Select every line below containing the word "none".

(Records provided)

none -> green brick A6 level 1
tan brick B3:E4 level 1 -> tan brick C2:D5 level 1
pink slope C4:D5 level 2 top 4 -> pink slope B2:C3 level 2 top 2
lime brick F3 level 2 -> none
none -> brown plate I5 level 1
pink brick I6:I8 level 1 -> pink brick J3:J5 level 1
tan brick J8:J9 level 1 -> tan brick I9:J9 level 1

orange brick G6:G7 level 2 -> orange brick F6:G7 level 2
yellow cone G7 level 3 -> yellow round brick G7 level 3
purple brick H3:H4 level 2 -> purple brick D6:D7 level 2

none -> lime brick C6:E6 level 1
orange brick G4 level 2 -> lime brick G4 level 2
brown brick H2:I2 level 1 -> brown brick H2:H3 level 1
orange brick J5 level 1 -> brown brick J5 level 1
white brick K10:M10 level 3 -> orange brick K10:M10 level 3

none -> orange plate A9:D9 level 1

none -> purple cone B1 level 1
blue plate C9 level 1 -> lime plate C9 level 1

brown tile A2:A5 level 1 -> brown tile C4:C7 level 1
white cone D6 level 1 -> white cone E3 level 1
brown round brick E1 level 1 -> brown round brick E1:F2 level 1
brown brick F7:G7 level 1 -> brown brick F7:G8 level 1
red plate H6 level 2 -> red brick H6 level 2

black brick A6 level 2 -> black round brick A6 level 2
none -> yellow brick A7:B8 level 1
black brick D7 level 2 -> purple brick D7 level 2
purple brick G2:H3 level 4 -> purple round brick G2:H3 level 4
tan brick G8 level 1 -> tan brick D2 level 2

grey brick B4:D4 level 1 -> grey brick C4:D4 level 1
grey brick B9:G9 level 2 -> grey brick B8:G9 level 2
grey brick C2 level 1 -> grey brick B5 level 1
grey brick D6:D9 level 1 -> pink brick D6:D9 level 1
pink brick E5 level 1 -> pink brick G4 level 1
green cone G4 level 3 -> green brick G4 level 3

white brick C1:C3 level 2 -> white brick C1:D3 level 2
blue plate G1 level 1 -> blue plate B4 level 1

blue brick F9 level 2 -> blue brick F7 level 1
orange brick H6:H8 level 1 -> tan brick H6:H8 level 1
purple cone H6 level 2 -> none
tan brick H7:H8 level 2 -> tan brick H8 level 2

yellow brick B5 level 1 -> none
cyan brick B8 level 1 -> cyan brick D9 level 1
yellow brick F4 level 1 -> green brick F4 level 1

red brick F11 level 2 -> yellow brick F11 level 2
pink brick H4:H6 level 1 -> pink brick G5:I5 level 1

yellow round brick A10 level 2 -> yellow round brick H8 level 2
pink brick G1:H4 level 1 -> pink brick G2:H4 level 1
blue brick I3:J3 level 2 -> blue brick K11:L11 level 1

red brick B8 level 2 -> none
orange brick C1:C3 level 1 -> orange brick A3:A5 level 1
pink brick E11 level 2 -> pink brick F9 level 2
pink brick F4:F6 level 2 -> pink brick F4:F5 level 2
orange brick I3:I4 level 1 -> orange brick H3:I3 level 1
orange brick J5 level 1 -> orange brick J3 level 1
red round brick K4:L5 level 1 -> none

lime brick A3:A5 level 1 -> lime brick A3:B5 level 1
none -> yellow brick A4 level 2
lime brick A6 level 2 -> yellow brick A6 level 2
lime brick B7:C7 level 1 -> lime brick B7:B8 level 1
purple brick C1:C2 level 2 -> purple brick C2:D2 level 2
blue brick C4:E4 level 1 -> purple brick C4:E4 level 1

(End Records provided)

[Your solution]
none -> green brick A6 level 1
lime brick F3 level 2 -> none
none -> brown plate I5 level 1
none -> lime brick C6:E6 level 1
none -> orange plate A9:D9 level 1
none -> purple cone B1 level 1
none -> yellow brick A7:B8 level 1
purple cone H6 level 2 -> none
yellow brick B5 level 1 -> none
red brick B8 level 2 -> none
red round brick K4:L5 level 1 -> none
none -> yellow brick A4 level 2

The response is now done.